• [WHAT NEEDS TO BE DONE]
Print only the lines running from the line with "purple arrow: rotated 8 degrees clockwise" to the final line below, both included, exactly as written and without the pictures.

• [SOURCE INFORMATION]

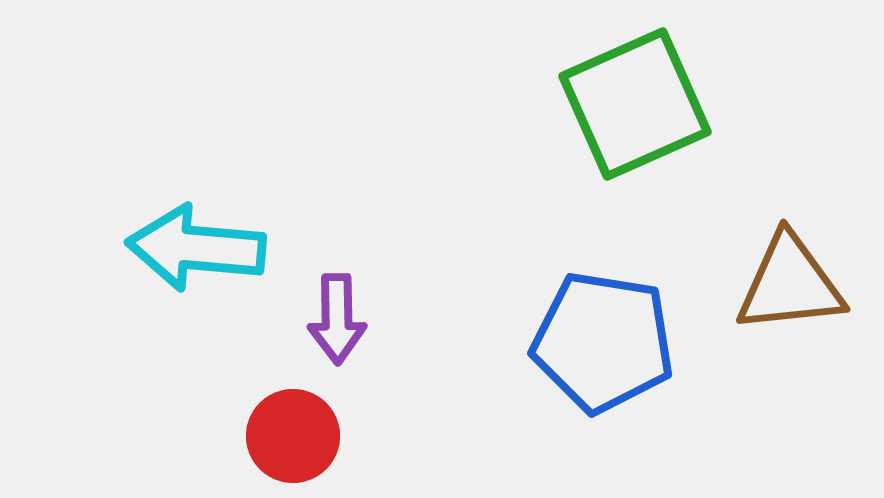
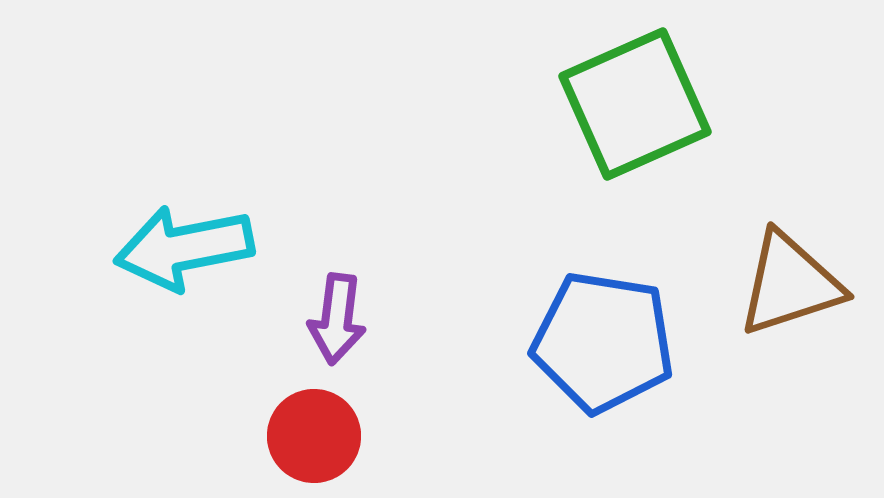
cyan arrow: moved 12 px left; rotated 16 degrees counterclockwise
brown triangle: rotated 12 degrees counterclockwise
purple arrow: rotated 8 degrees clockwise
red circle: moved 21 px right
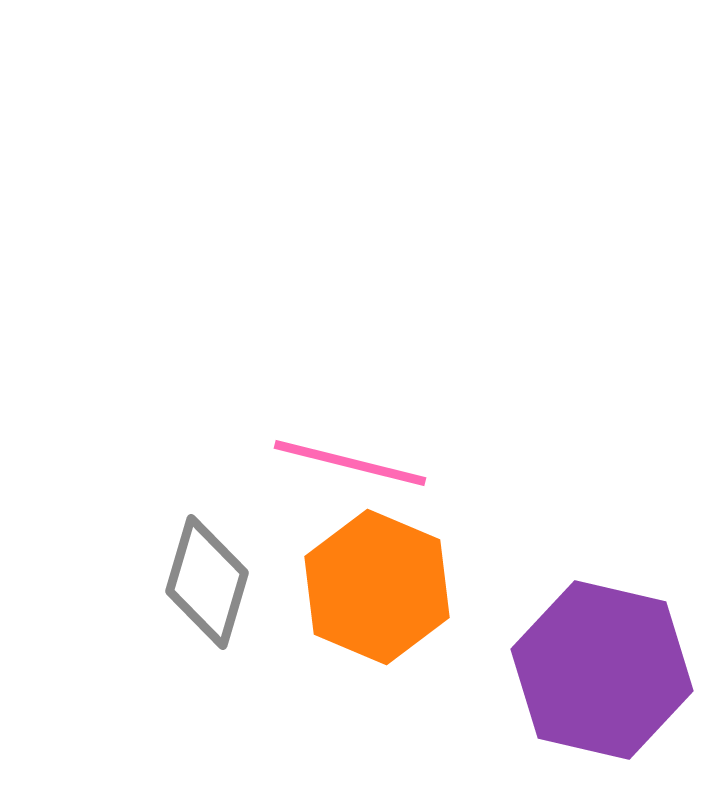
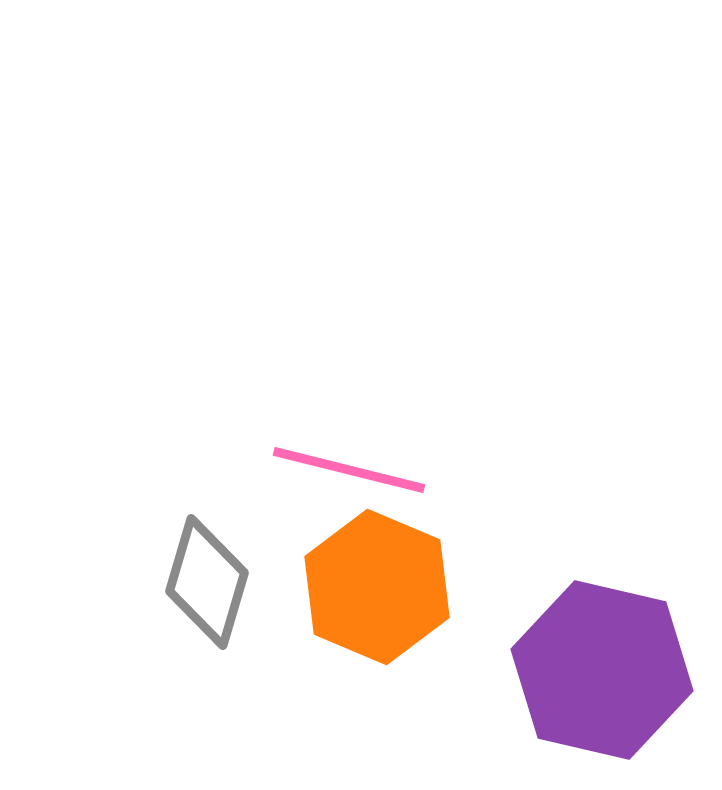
pink line: moved 1 px left, 7 px down
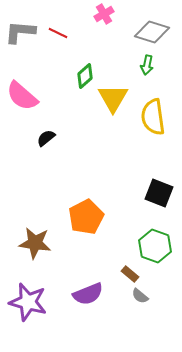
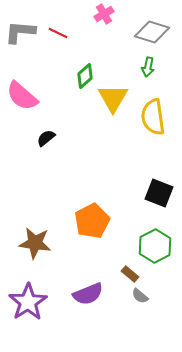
green arrow: moved 1 px right, 2 px down
orange pentagon: moved 6 px right, 4 px down
green hexagon: rotated 12 degrees clockwise
purple star: rotated 24 degrees clockwise
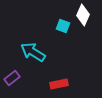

• [EXERCISE SOLUTION]
purple arrow: rotated 8 degrees clockwise
red circle: moved 21 px right
pink line: moved 1 px left, 7 px down
green arrow: moved 1 px right, 2 px down
orange pentagon: moved 6 px right, 4 px down
green hexagon: rotated 12 degrees clockwise
purple star: rotated 24 degrees clockwise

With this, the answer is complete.